[Source records]
[Start of Attachment]
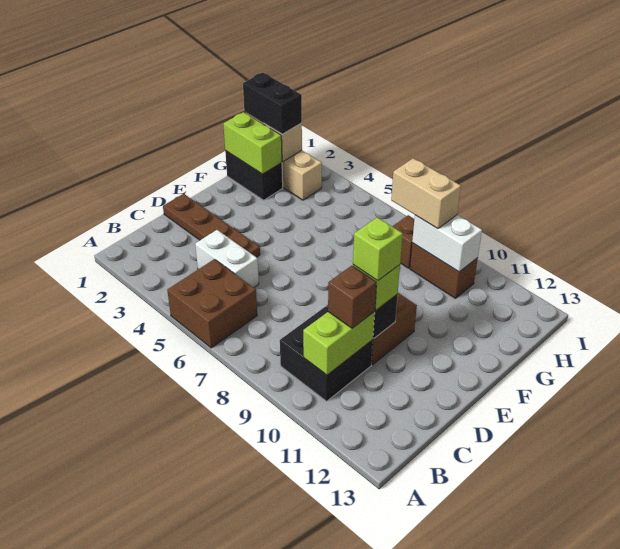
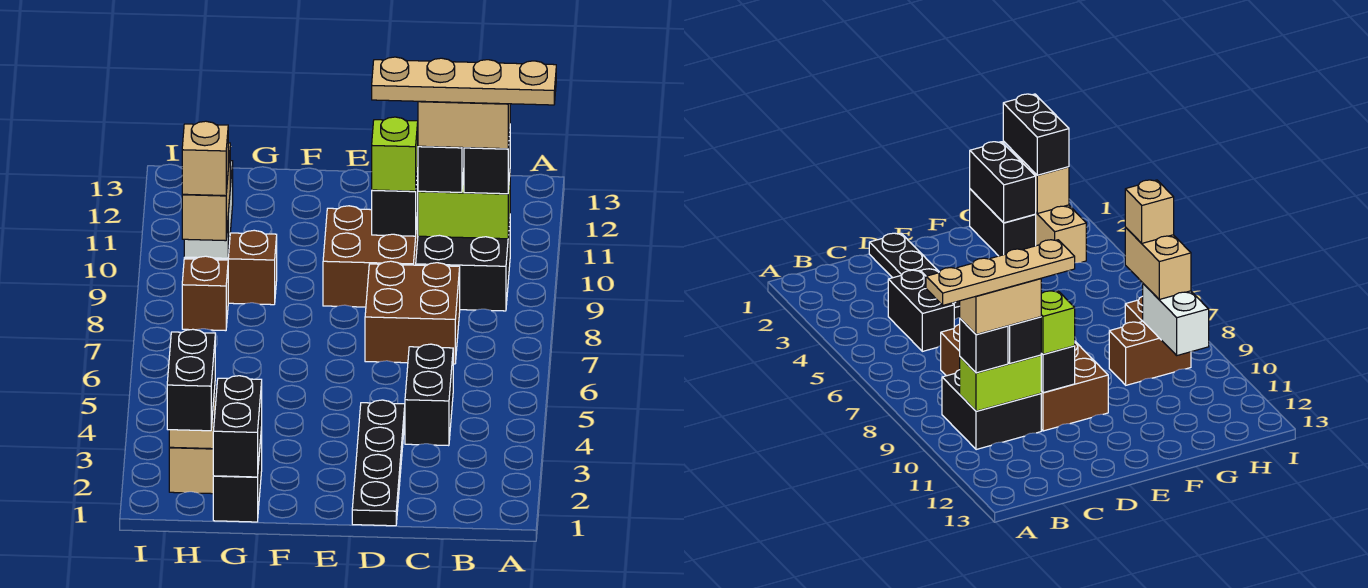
brown brick A5:B6 level 1 -> brown brick C7:D8 level 1
none -> tan plate A10:D10 level 5
none -> black brick B10 level 3
none -> tan brick B10:C10 level 4
white brick C4:C5 level 1 -> black brick C4:C5 level 1
brown brick C10 level 3 -> black brick C10 level 3
brown plate D1:D4 level 1 -> black plate D1:D4 level 1
lime brick D10 level 4 -> none
lime brick G1:G2 level 2 -> black brick G1:G2 level 2
none -> tan brick H8 level 4
brown brick H9:H10 level 1 -> brown brick G9:H9 level 1

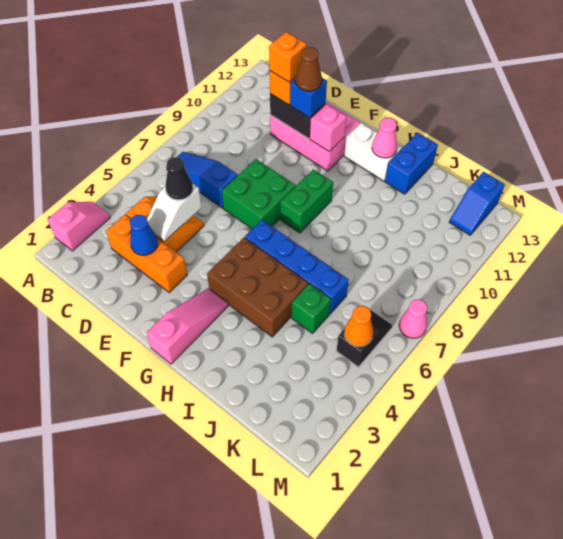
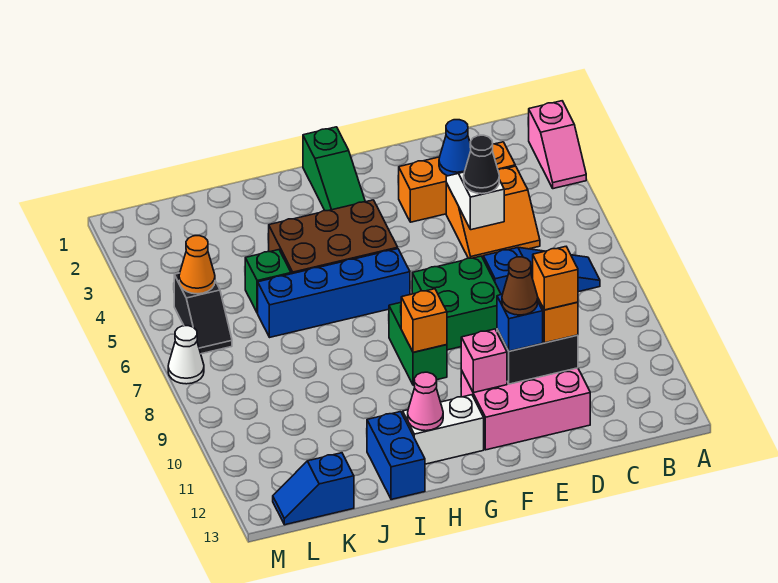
pink slope G1:G3 level 1 top 1 -> green slope G1:G3 level 1 top 1
none -> orange brick G9 level 2
blue slope L12:L13 level 1 top 13 -> blue slope K13:L13 level 1 top K
pink cone M7 level 1 -> white cone M7 level 1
[End of Attachment]
WHAT THIS TASK INVOLVES: Every line of the records above where the string "none" is found should be copied.

ANSWER SPACE:
none -> tan plate A10:D10 level 5
none -> black brick B10 level 3
none -> tan brick B10:C10 level 4
lime brick D10 level 4 -> none
none -> tan brick H8 level 4
none -> orange brick G9 level 2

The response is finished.